# What to produce
Please repeat the data exactly. Any picture in it stays out.

Supplied material Block Start

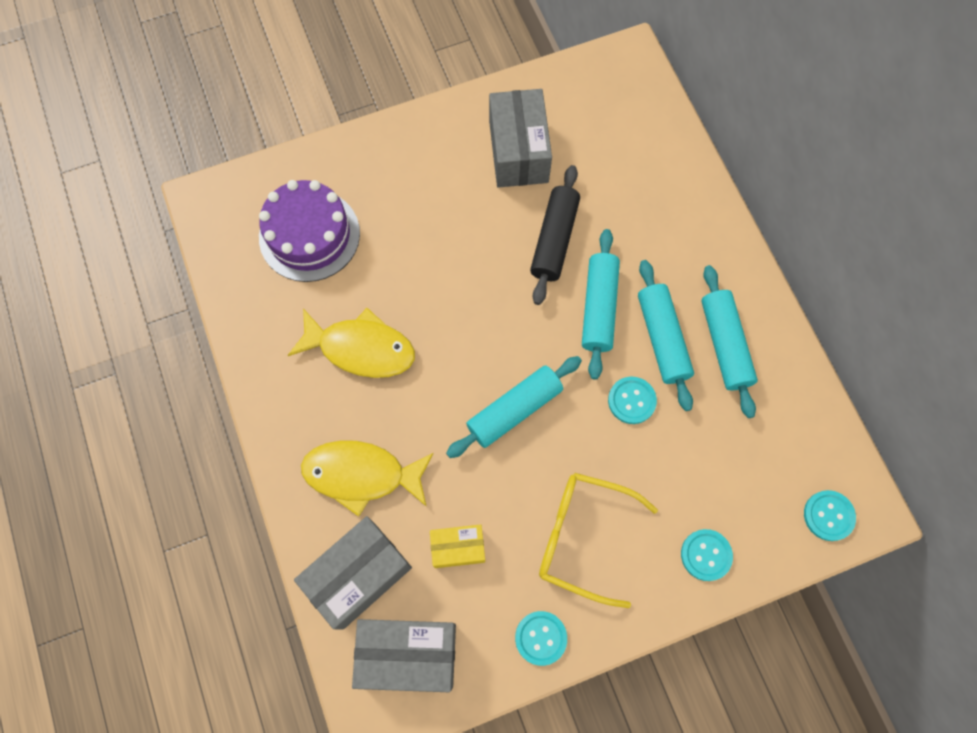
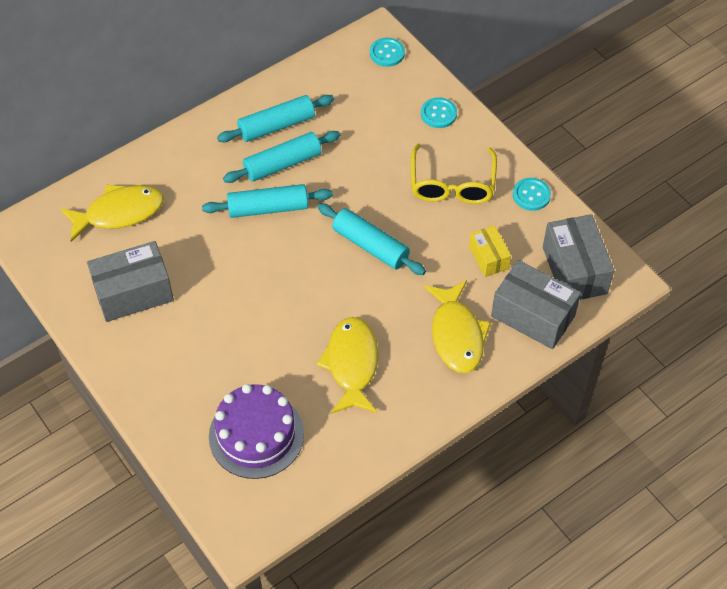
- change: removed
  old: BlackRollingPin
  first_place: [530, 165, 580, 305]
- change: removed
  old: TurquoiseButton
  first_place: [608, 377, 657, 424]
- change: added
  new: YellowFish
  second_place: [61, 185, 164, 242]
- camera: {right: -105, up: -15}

Supplied material Block End

# Exercise answer
- change: removed
  old: BlackRollingPin
  first_place: [530, 165, 580, 305]
- change: removed
  old: TurquoiseButton
  first_place: [608, 377, 657, 424]
- change: added
  new: YellowFish
  second_place: [61, 185, 164, 242]
- camera: {right: -105, up: -15}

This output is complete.